> **Work item**: Please repeat, from the entries that follow, the lines from the one containing "[638 188 721 259]" through the one containing "[415 155 485 210]" exactly, adding nothing.

> **Source information**:
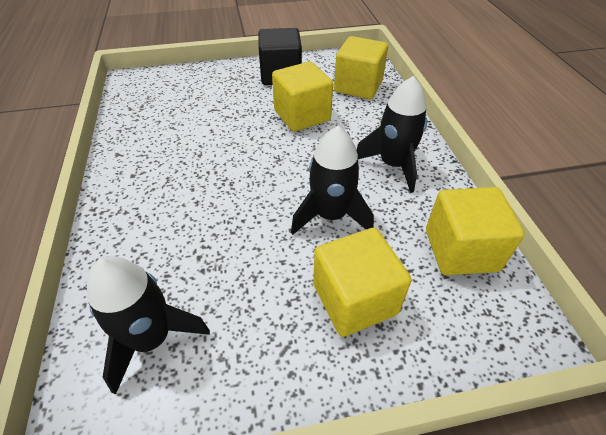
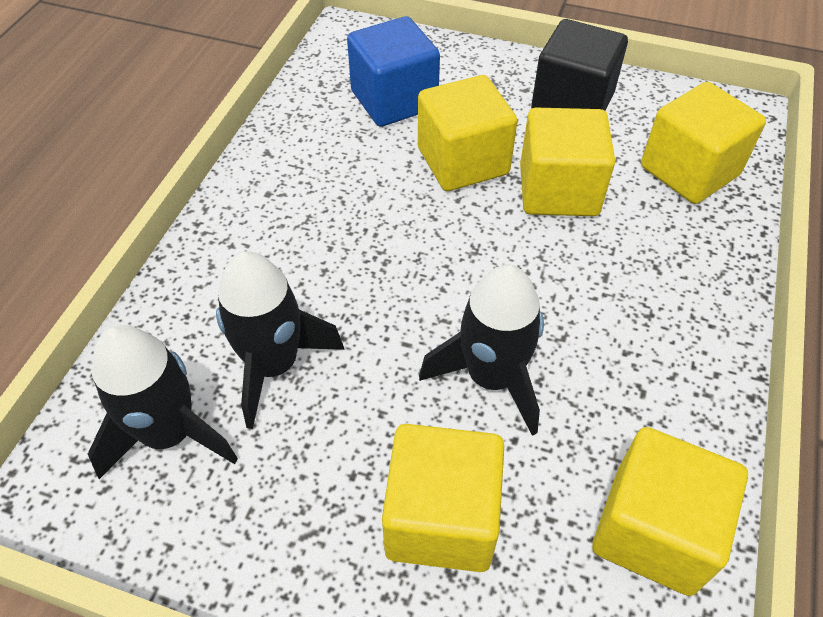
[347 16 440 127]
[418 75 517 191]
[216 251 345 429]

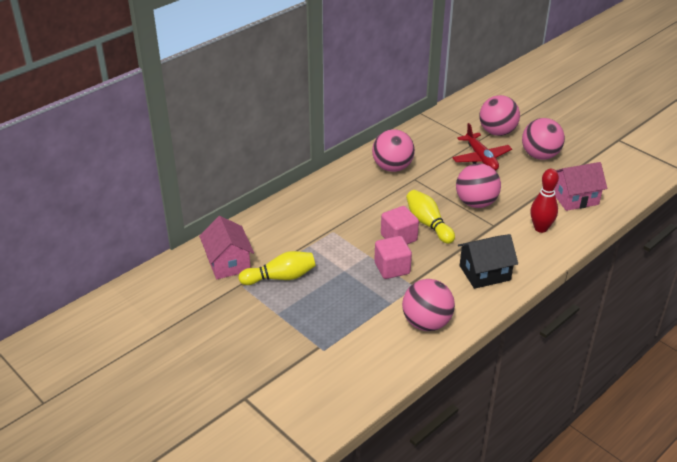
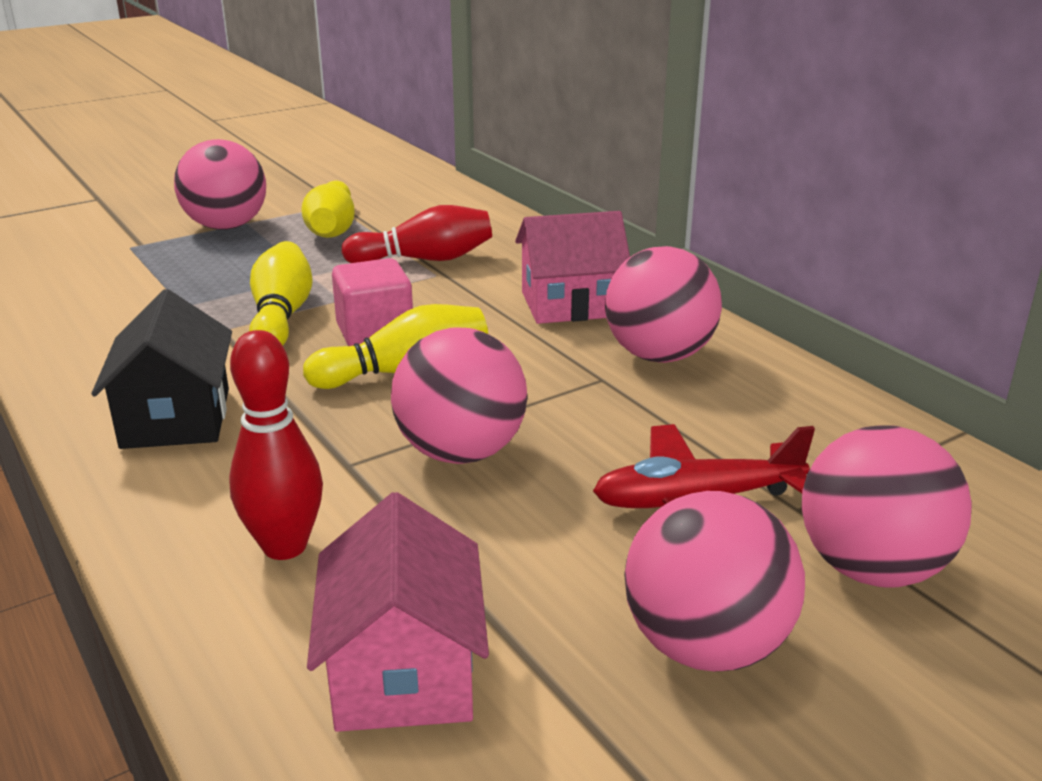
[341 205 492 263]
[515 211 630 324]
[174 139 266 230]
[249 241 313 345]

==

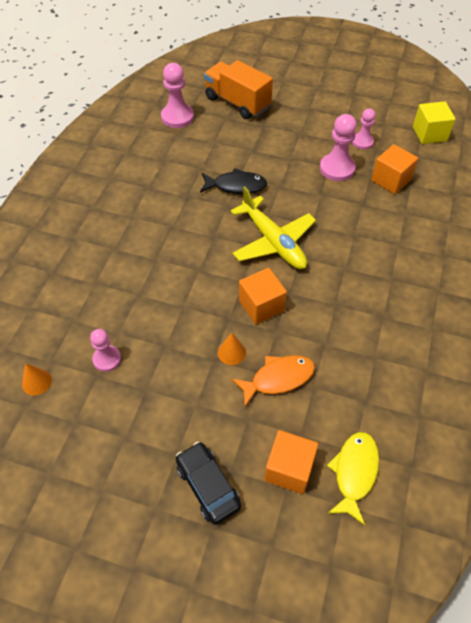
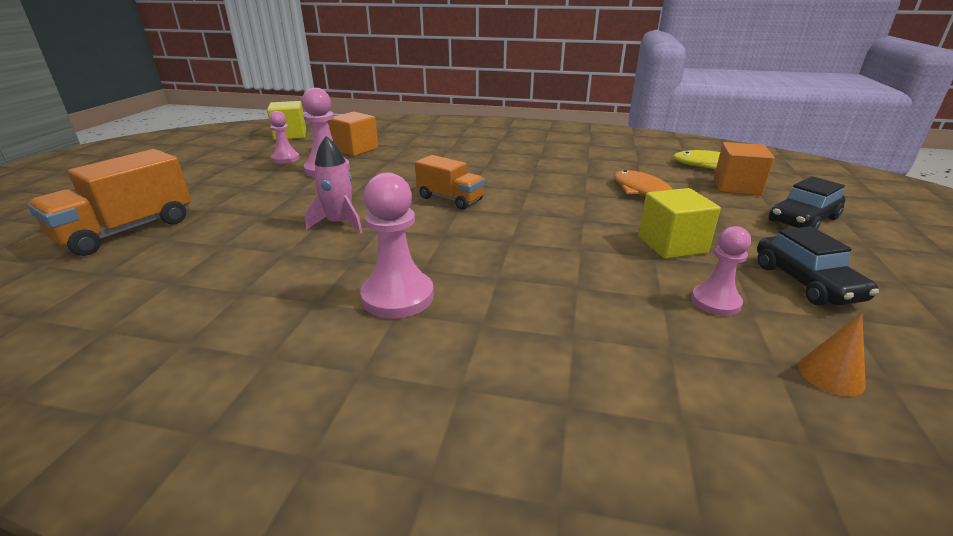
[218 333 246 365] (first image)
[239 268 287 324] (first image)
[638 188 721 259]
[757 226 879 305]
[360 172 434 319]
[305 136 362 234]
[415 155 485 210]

> **Written response**:
[638 188 721 259]
[757 226 879 305]
[360 172 434 319]
[305 136 362 234]
[415 155 485 210]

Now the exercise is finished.